======== Extracted records
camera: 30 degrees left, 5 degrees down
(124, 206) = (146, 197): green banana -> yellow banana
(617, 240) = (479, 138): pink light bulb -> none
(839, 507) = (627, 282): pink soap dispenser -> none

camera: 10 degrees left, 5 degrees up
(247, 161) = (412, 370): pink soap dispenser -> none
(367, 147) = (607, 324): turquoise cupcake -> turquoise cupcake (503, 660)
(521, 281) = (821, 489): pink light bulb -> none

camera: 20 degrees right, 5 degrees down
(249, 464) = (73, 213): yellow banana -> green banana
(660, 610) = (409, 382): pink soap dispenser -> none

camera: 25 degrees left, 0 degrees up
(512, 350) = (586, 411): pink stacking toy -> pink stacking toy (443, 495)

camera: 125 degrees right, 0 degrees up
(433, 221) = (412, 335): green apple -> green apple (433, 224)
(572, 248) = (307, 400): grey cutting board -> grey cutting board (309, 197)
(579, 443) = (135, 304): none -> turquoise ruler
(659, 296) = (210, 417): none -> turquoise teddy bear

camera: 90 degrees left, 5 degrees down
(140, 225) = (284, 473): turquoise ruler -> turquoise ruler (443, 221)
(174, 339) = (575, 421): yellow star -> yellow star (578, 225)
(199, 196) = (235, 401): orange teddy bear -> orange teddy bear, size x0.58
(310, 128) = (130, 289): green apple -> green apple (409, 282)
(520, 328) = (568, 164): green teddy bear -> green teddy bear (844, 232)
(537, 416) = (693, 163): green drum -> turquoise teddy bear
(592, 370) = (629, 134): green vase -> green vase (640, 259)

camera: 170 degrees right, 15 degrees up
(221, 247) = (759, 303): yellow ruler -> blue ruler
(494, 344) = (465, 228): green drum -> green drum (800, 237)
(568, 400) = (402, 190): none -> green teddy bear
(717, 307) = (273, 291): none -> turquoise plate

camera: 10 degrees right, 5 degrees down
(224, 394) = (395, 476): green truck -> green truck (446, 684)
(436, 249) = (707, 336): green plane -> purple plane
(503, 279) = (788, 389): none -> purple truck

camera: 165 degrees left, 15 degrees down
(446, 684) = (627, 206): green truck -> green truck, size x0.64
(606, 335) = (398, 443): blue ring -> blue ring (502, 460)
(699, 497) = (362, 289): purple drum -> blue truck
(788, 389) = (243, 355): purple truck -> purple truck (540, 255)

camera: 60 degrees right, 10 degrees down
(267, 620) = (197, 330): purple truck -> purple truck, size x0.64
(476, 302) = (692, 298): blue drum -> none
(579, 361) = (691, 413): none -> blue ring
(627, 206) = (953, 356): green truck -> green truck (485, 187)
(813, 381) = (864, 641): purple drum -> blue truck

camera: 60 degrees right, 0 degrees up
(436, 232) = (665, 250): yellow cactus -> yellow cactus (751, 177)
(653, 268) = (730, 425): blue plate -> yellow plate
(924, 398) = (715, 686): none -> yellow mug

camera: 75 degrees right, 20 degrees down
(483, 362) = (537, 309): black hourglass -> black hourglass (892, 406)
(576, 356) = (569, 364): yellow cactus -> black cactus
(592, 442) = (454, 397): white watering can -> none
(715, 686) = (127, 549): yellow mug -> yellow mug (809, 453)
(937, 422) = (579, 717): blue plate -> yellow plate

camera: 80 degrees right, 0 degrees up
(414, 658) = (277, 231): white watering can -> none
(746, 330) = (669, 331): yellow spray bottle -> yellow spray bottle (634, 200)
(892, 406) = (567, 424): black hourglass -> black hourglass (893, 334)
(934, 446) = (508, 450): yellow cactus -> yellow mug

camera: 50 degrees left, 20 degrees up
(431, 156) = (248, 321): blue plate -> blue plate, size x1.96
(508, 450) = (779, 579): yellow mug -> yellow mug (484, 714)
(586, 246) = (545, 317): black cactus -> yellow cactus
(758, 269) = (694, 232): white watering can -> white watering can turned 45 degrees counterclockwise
================
■ **Assignment**
Look above for the line with "(520, 328) = (568, 164): green"; retype exactly that line, every line after it up to the line with "(717, 307) = (273, 291): none", and that line too, nothing else.

■ **Exercise output**
(520, 328) = (568, 164): green teddy bear -> green teddy bear (844, 232)
(537, 416) = (693, 163): green drum -> turquoise teddy bear
(592, 370) = (629, 134): green vase -> green vase (640, 259)

camera: 170 degrees right, 15 degrees up
(221, 247) = (759, 303): yellow ruler -> blue ruler
(494, 344) = (465, 228): green drum -> green drum (800, 237)
(568, 400) = (402, 190): none -> green teddy bear
(717, 307) = (273, 291): none -> turquoise plate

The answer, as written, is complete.